**Data for this exercise:**

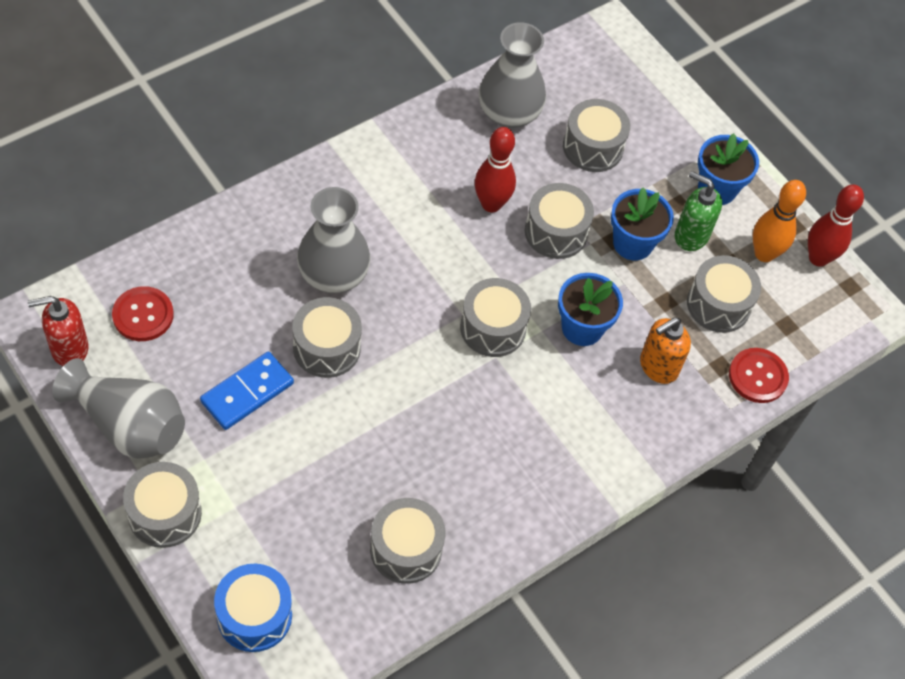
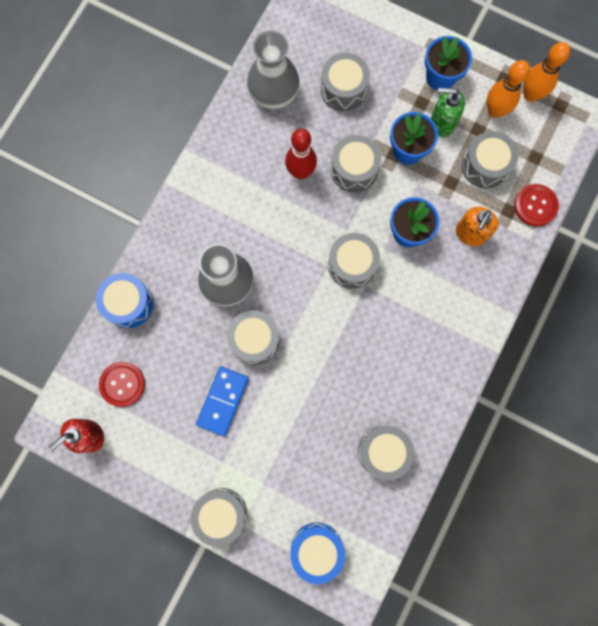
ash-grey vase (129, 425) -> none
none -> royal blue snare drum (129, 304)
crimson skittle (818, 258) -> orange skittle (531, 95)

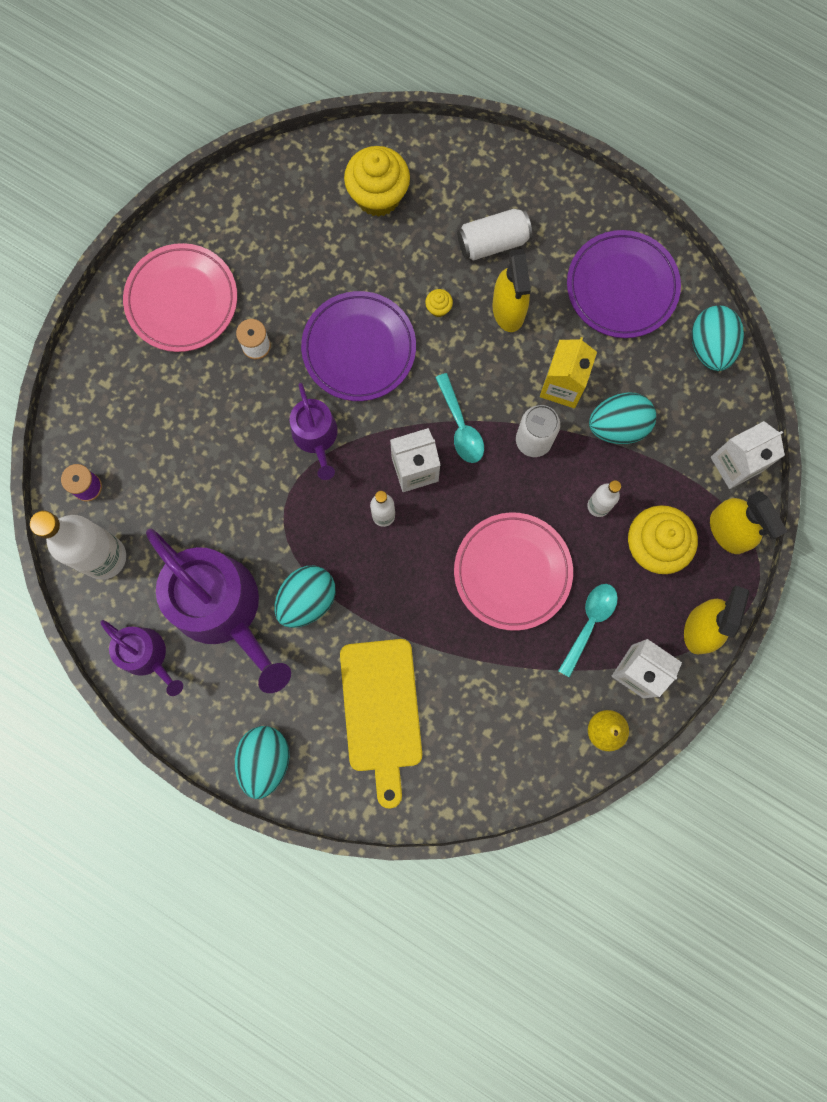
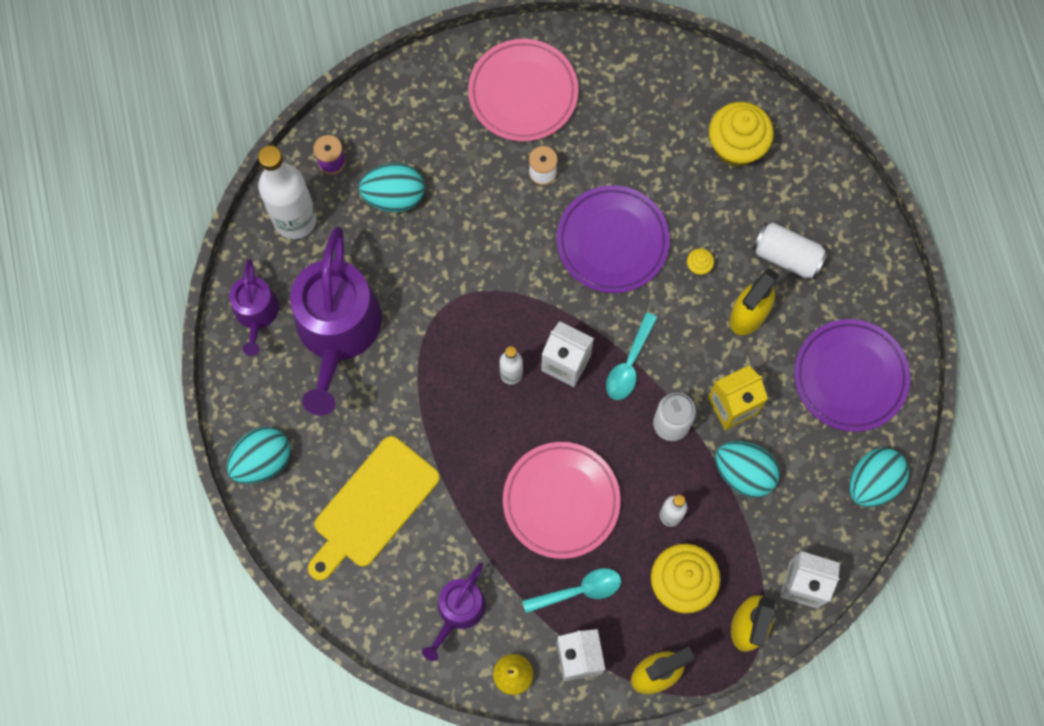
turquoise egg shape (307, 600) -> turquoise egg shape (394, 196), move
royal purple watering pot (316, 437) -> royal purple watering pot (458, 611), move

**Instructions to follow:**
For this exercise, work out how many lines in the material include "none", and give only the number.

**Result of this exercise:**
2